Work to be completed
Leave the pictures out while you restate every entry below word for word.

Record set
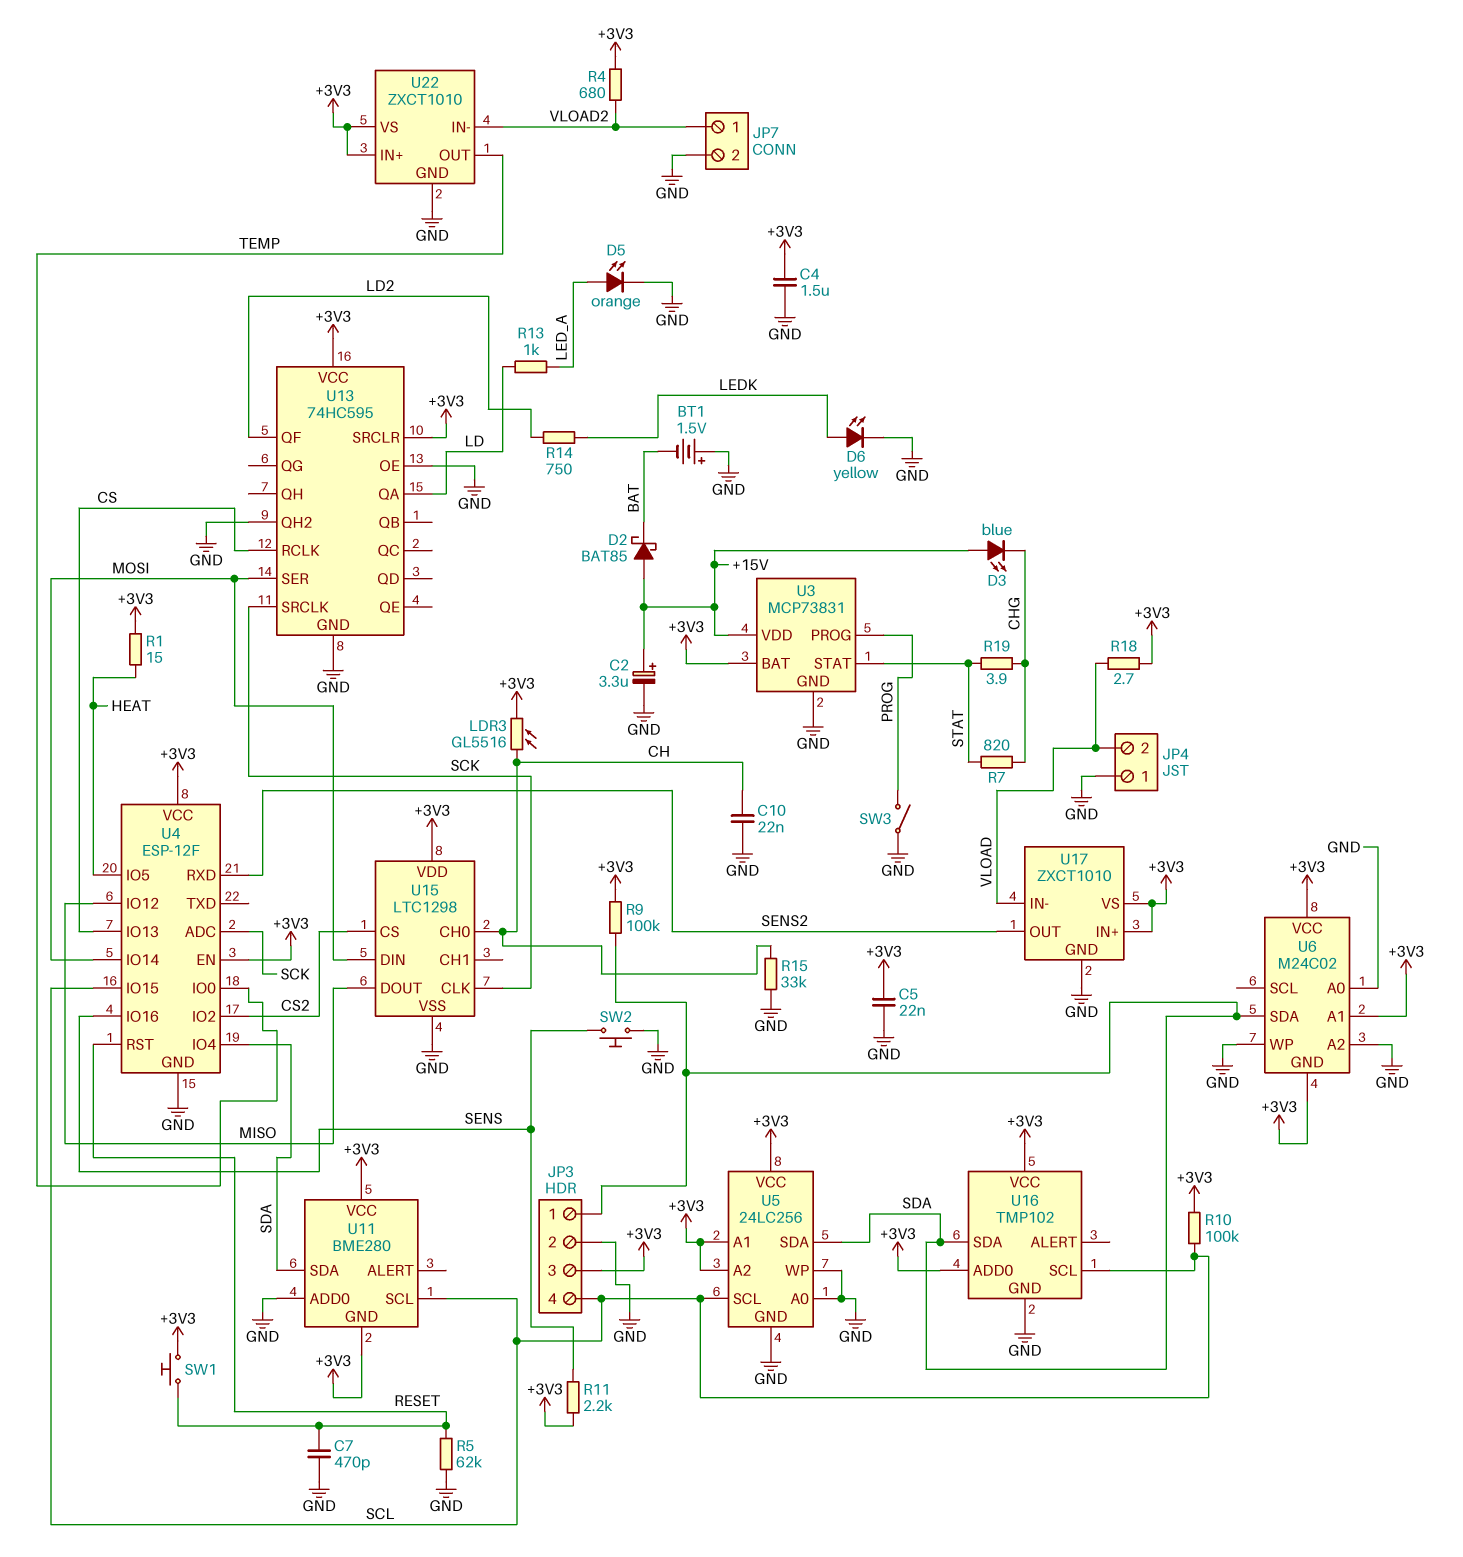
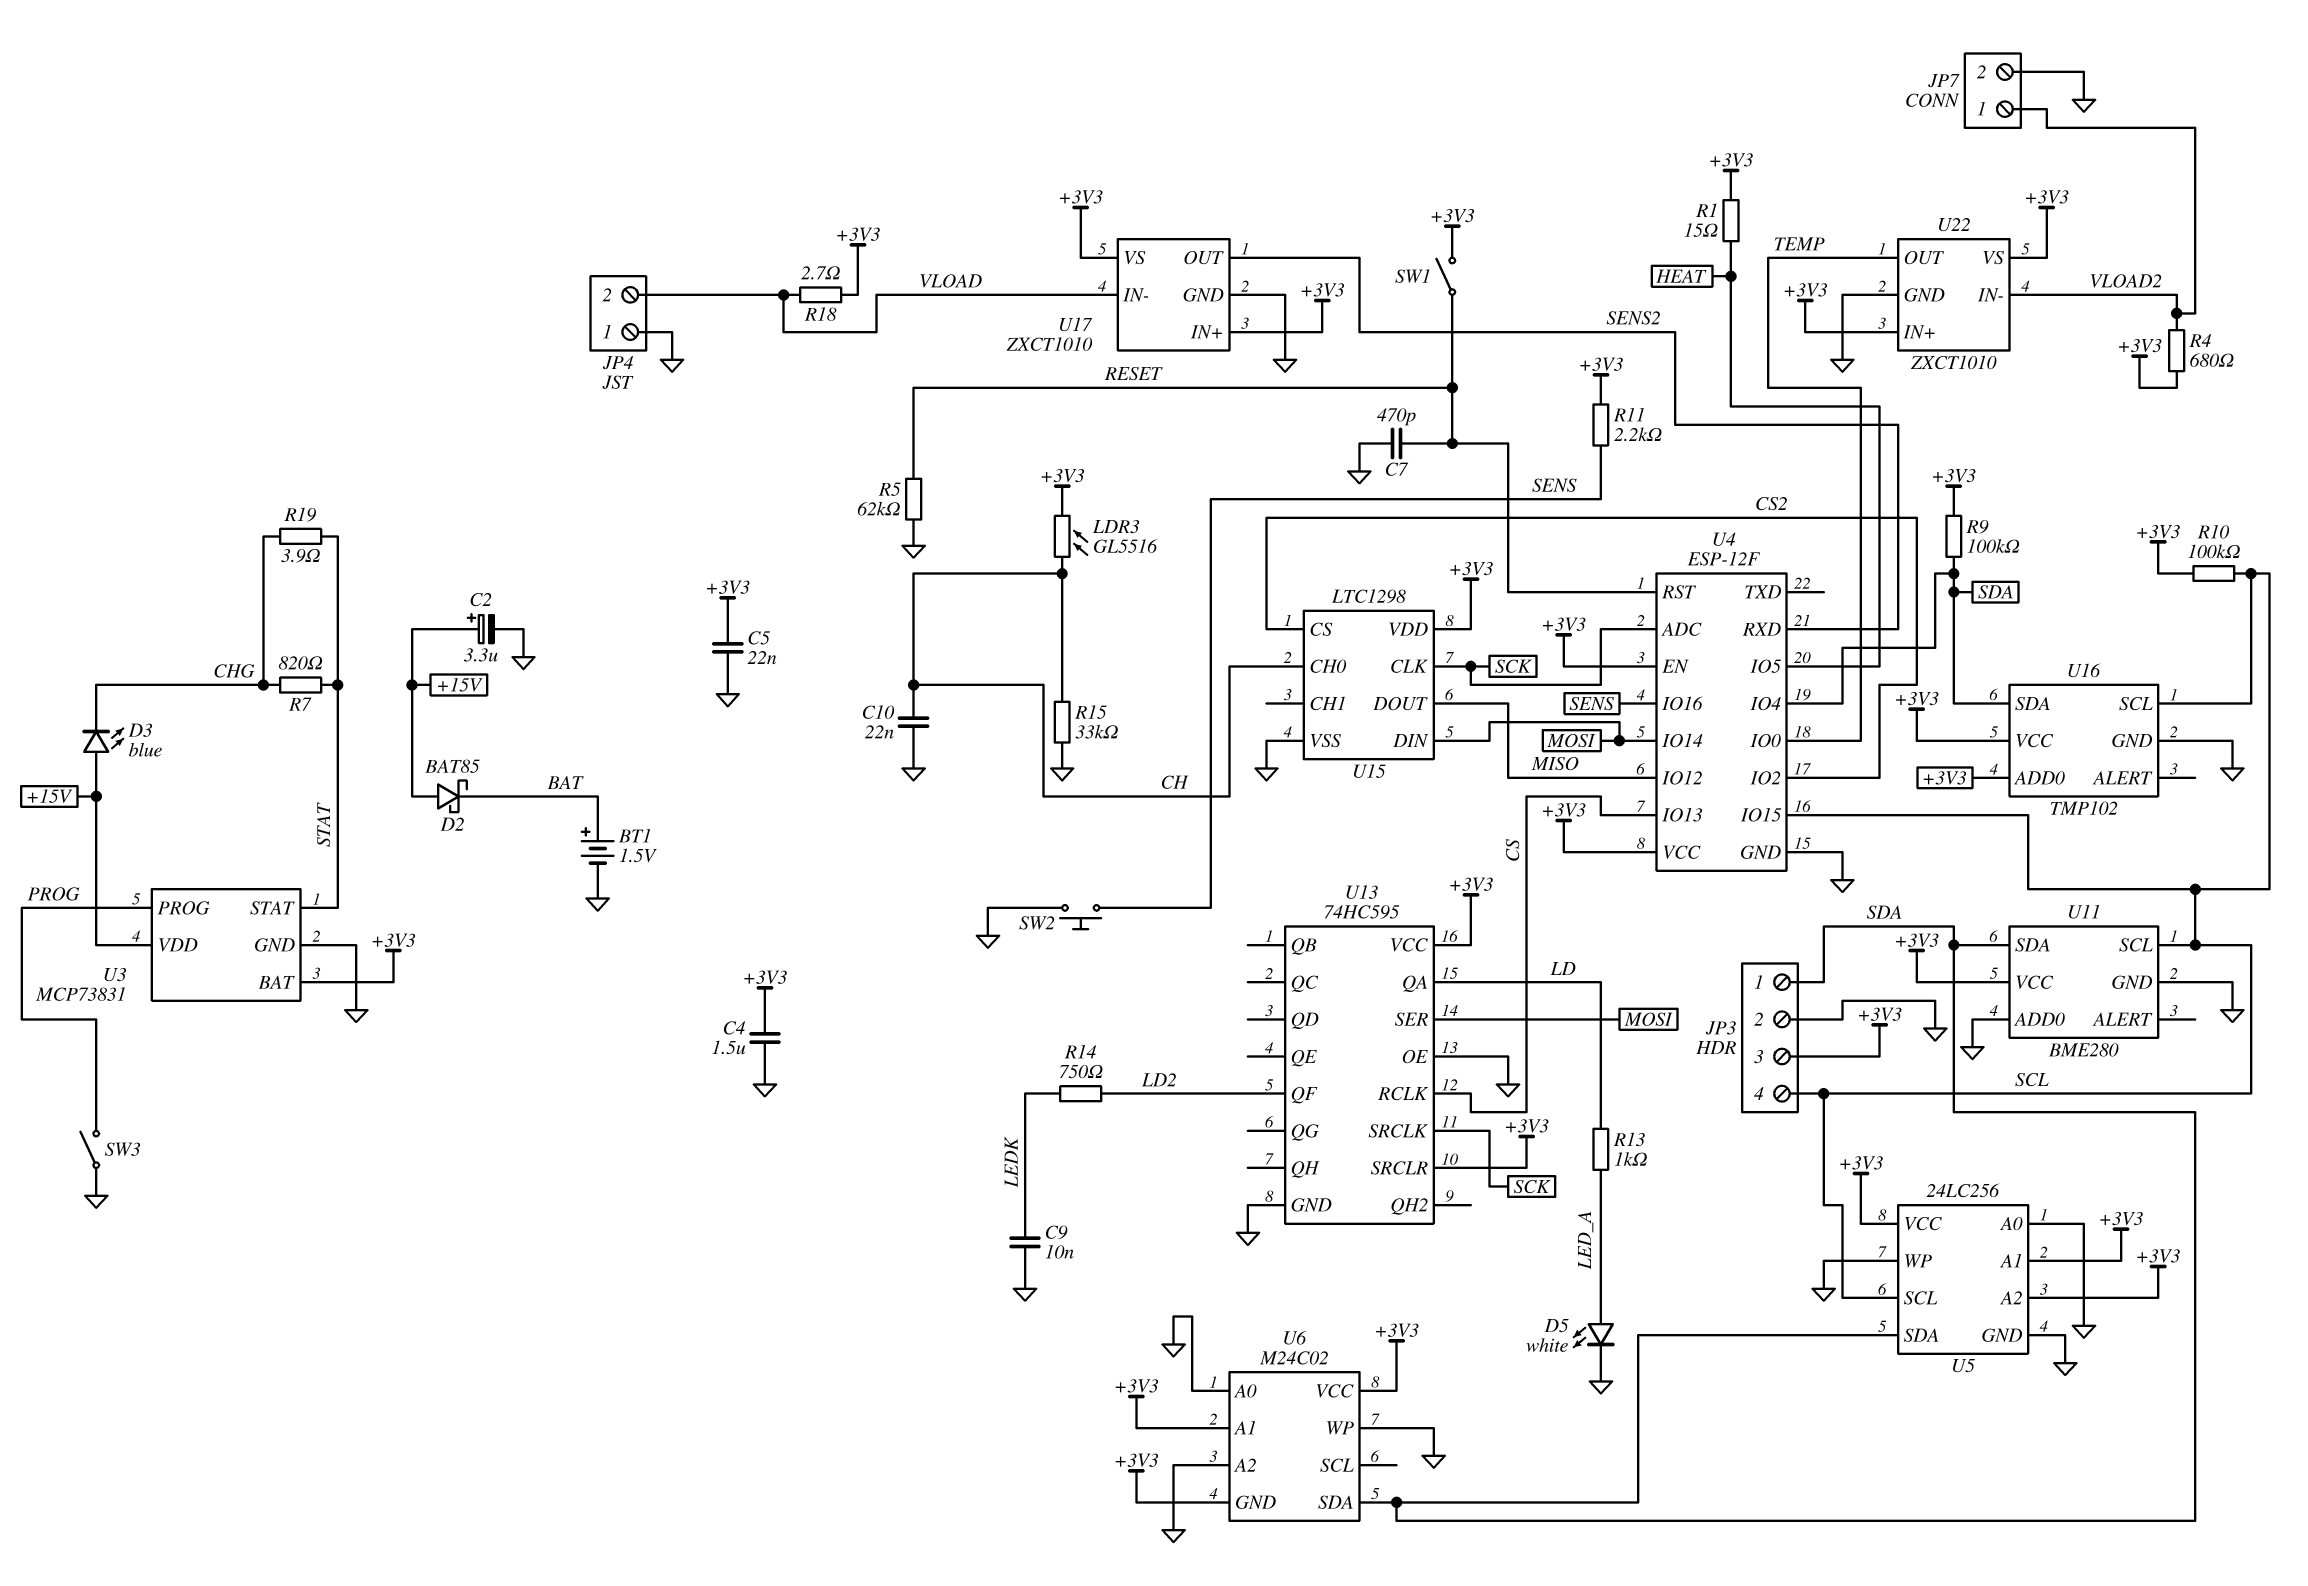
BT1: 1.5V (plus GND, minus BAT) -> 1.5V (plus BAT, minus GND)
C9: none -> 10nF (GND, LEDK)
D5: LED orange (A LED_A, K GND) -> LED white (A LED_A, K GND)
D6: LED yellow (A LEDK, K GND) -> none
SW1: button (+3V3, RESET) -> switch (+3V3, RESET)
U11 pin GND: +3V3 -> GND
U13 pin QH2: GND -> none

Solution below
BT1: 1.5V (plus GND, minus BAT) -> 1.5V (plus BAT, minus GND)
C9: none -> 10nF (GND, LEDK)
D5: LED orange (A LED_A, K GND) -> LED white (A LED_A, K GND)
D6: LED yellow (A LEDK, K GND) -> none
SW1: button (+3V3, RESET) -> switch (+3V3, RESET)
U11 pin GND: +3V3 -> GND
U13 pin QH2: GND -> none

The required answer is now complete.